_INSTRUCTIONS TO FOLLOW_
Among these records, which lines include "minus"? Copy them out.

[EXERCISE INPUTS — start]

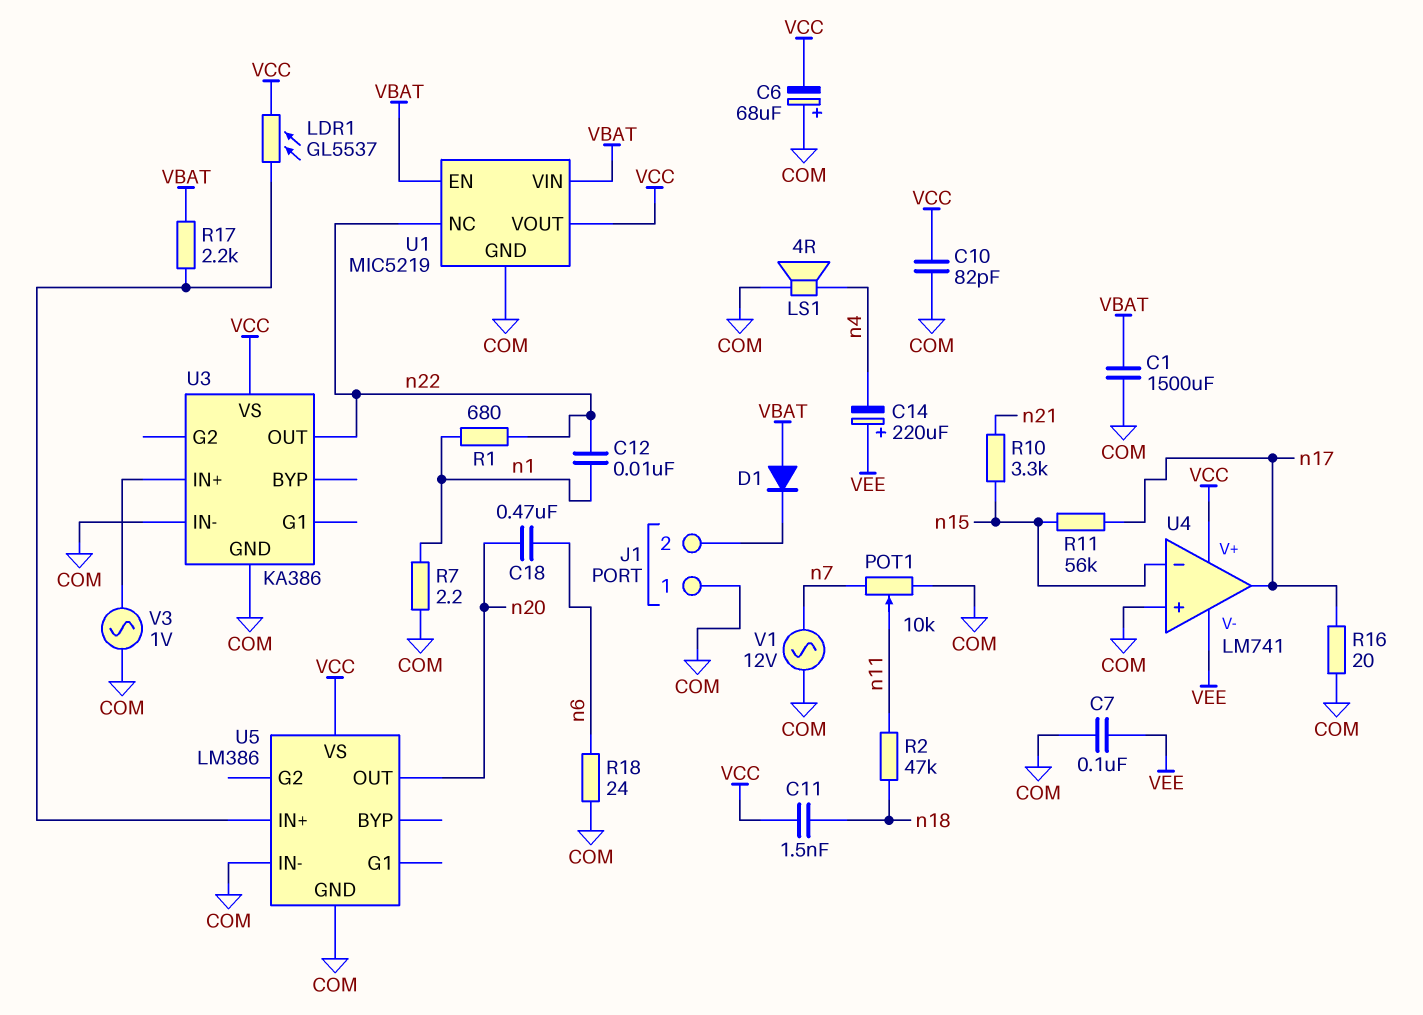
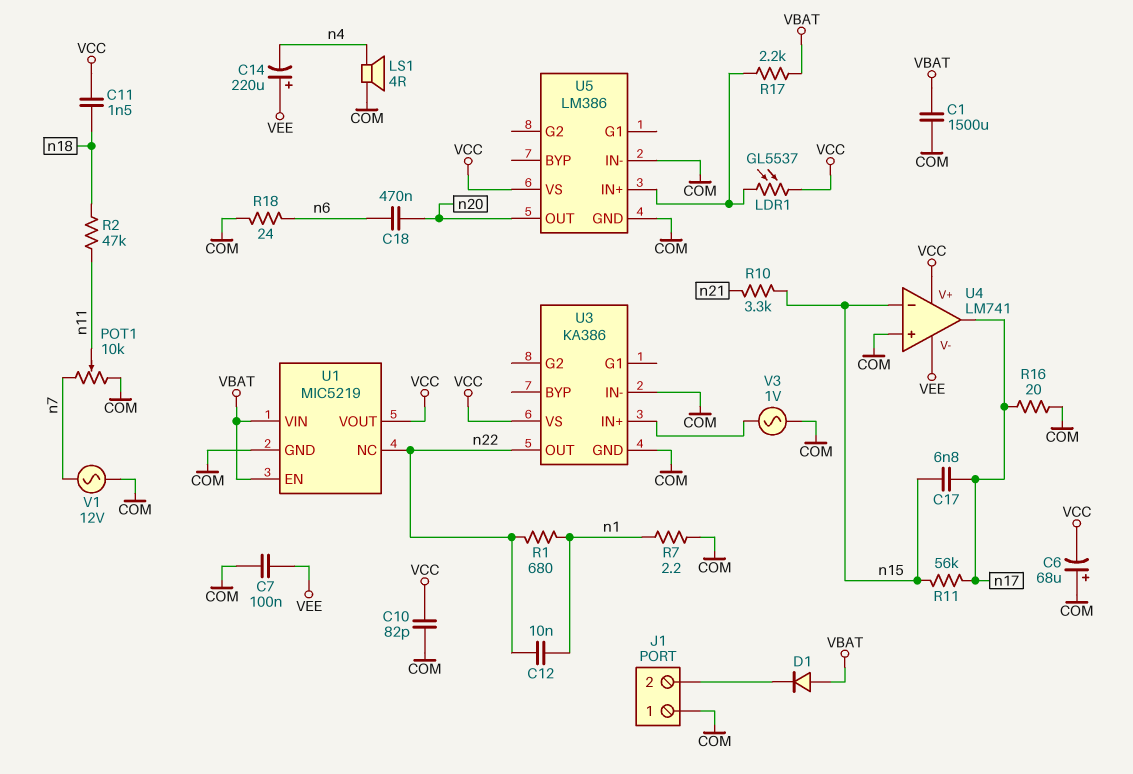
C17: none -> 6.8nF (n15, n17)

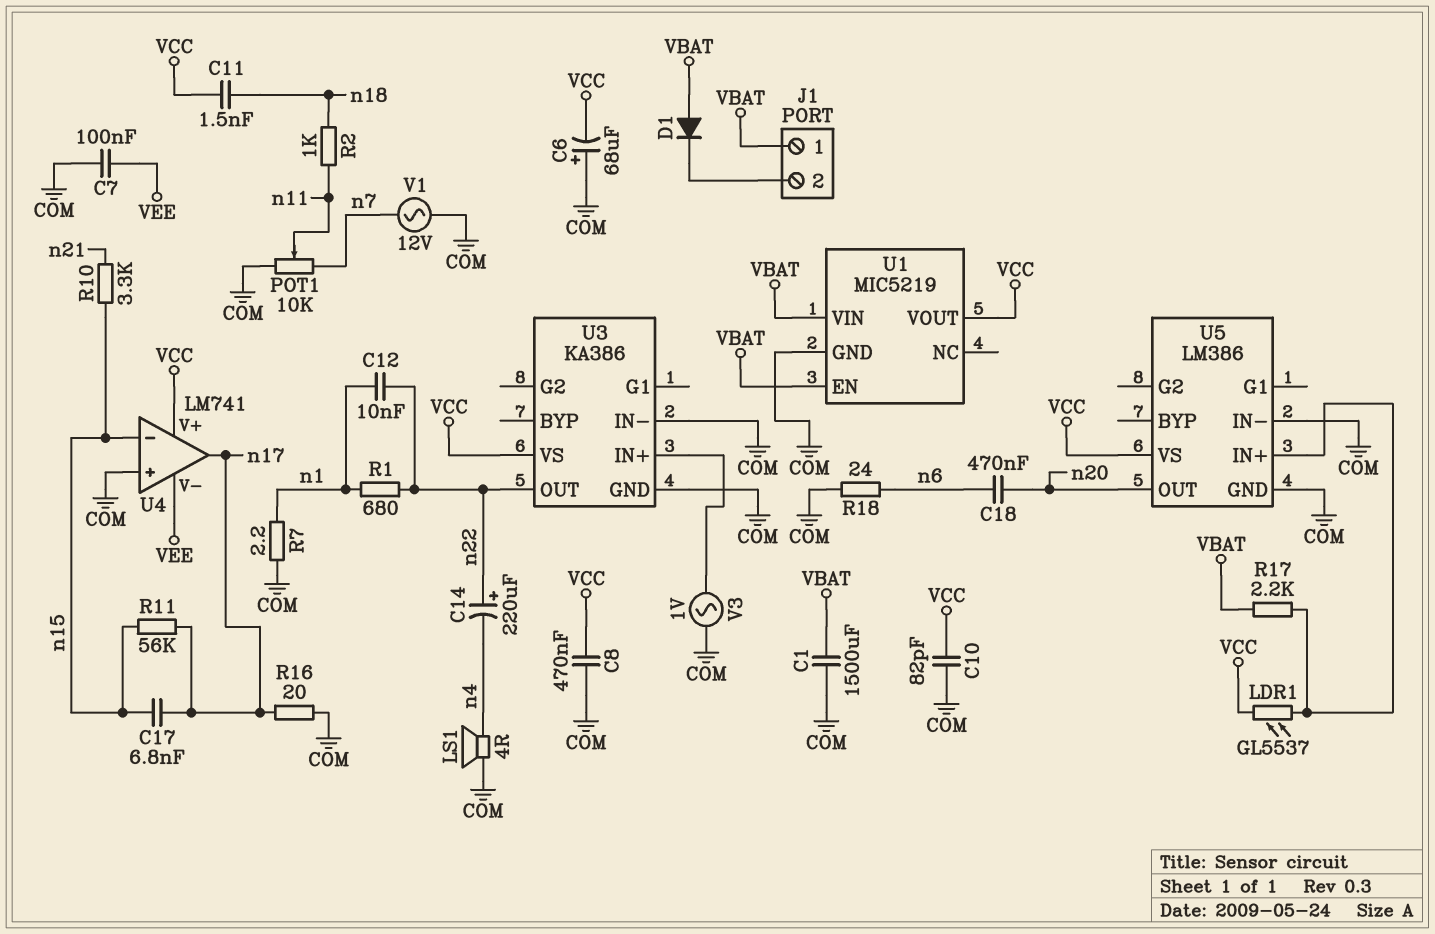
C8: none -> 470nF (COM, VCC)
C14: 220uF (plus VEE, minus n4) -> 220uF (plus n22, minus n4)
J1 pin 1: COM -> VBAT
R2: 47k (n11, n18) -> 1k (n11, n18)
U1 pin NC: n22 -> none

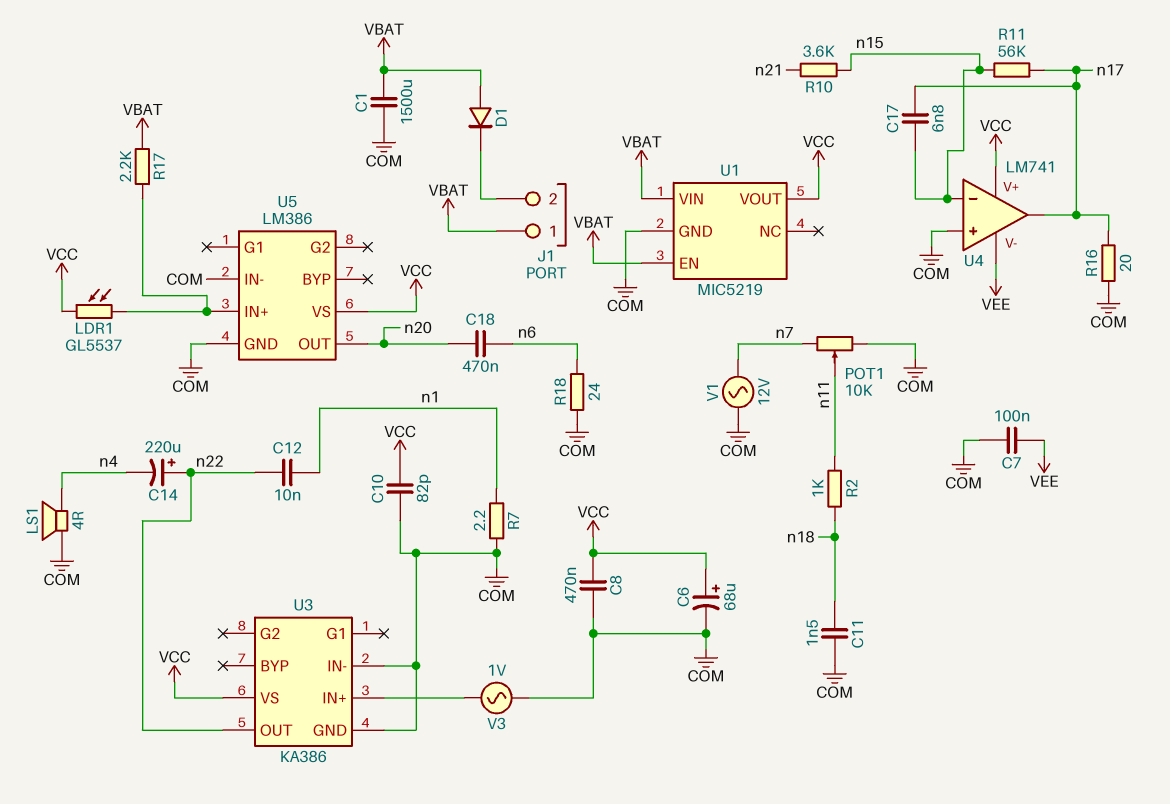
C6: 68uF (plus COM, minus VCC) -> 68uF (plus VCC, minus COM)
C11: 1.5nF (VCC, n18) -> 1.5nF (COM, n18)
R1: 680 (n1, n22) -> none
R10: 3.3k (n15, n21) -> 3.6k (n15, n21)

[EXERCISE INPUTS — finish]

_ANSWER AREA_
C14: 220uF (plus VEE, minus n4) -> 220uF (plus n22, minus n4)
C6: 68uF (plus COM, minus VCC) -> 68uF (plus VCC, minus COM)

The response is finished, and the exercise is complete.